Source data:
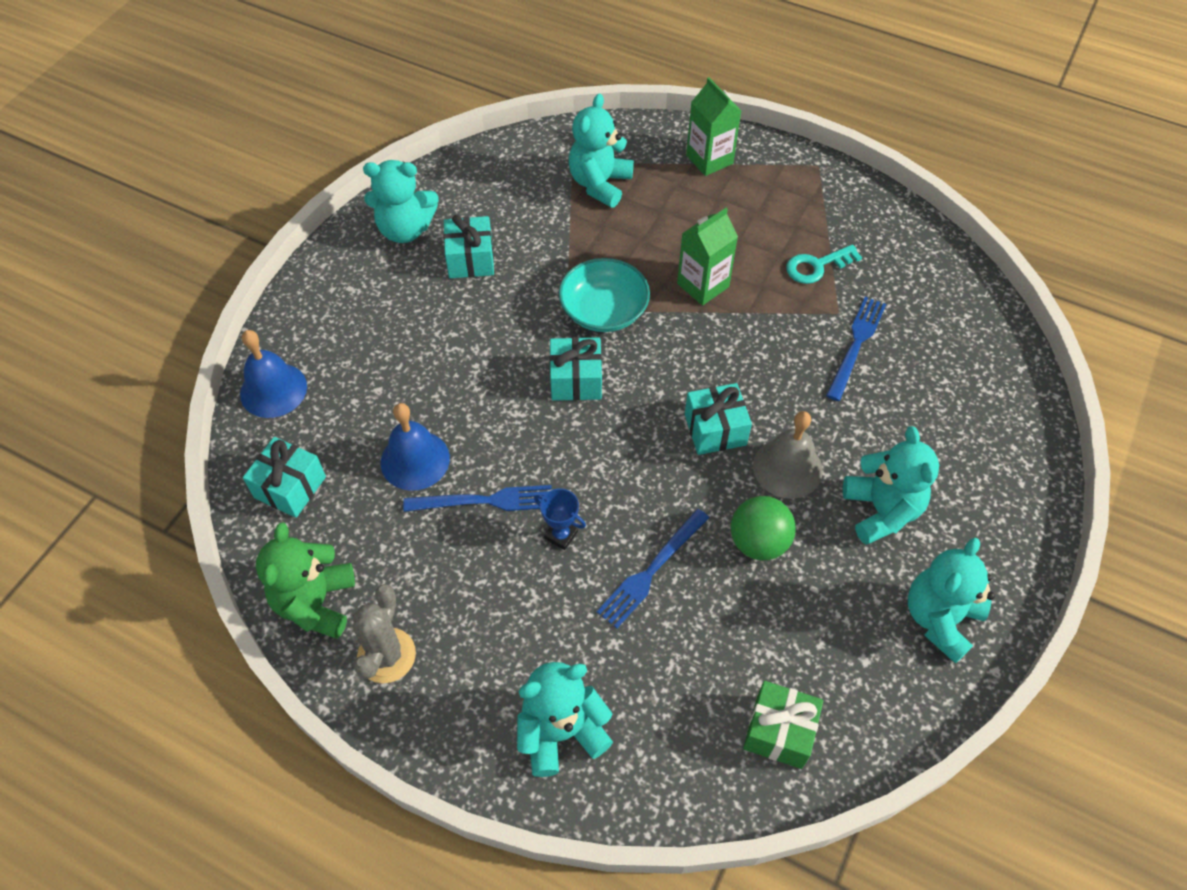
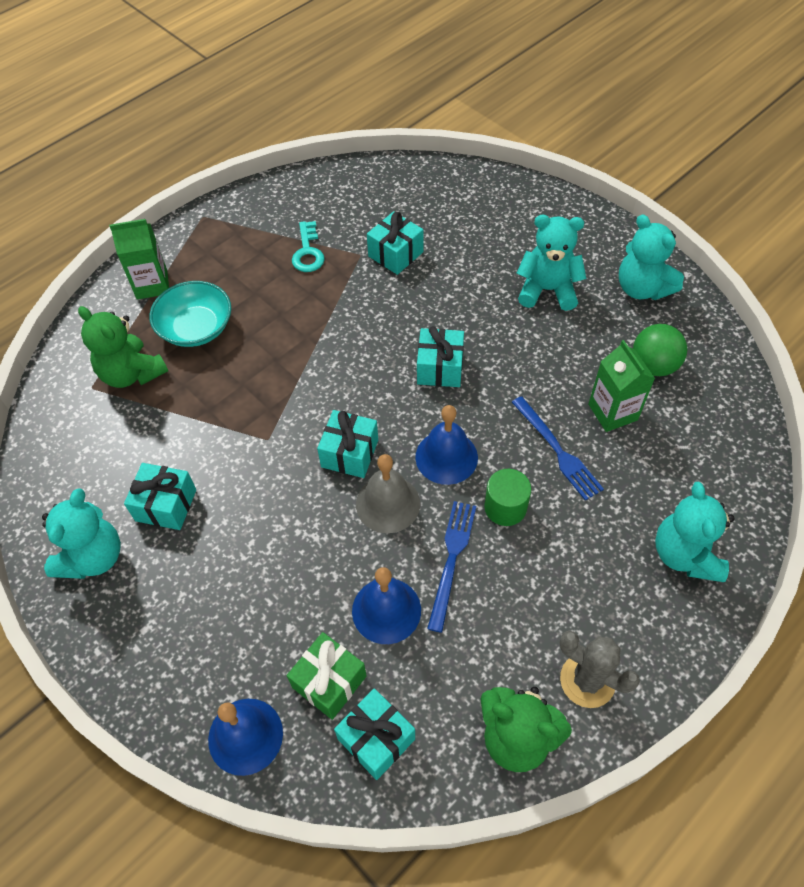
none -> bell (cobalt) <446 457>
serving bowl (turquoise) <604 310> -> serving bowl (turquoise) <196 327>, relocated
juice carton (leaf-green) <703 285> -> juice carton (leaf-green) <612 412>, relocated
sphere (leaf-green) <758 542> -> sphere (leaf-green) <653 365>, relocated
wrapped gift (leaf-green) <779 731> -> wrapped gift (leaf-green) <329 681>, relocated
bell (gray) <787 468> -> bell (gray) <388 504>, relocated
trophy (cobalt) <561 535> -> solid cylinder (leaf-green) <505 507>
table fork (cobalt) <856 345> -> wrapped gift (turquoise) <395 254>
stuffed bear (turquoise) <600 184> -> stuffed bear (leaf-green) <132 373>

EXERCISE DESCRIPTION:
The expected result is every record above, word for word, with no pictures in it.

SOLUTION TO THIS TASK:
none -> bell (cobalt) <446 457>
serving bowl (turquoise) <604 310> -> serving bowl (turquoise) <196 327>, relocated
juice carton (leaf-green) <703 285> -> juice carton (leaf-green) <612 412>, relocated
sphere (leaf-green) <758 542> -> sphere (leaf-green) <653 365>, relocated
wrapped gift (leaf-green) <779 731> -> wrapped gift (leaf-green) <329 681>, relocated
bell (gray) <787 468> -> bell (gray) <388 504>, relocated
trophy (cobalt) <561 535> -> solid cylinder (leaf-green) <505 507>
table fork (cobalt) <856 345> -> wrapped gift (turquoise) <395 254>
stuffed bear (turquoise) <600 184> -> stuffed bear (leaf-green) <132 373>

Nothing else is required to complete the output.